---- Data in this exercise

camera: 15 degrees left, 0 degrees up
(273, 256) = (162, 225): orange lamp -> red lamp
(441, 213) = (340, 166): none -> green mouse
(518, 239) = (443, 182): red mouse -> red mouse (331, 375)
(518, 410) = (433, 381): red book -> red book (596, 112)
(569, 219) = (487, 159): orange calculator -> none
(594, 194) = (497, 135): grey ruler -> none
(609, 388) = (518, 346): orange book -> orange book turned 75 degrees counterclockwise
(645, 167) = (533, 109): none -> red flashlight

--------
---- Data in this exercise

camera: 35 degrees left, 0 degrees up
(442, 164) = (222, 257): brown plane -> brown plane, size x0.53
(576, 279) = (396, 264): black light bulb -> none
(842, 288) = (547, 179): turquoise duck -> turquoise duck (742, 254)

--------

Which of the lines above hold the string "orange"? Copy each one.

(273, 256) = (162, 225): orange lamp -> red lamp
(569, 219) = (487, 159): orange calculator -> none
(609, 388) = (518, 346): orange book -> orange book turned 75 degrees counterclockwise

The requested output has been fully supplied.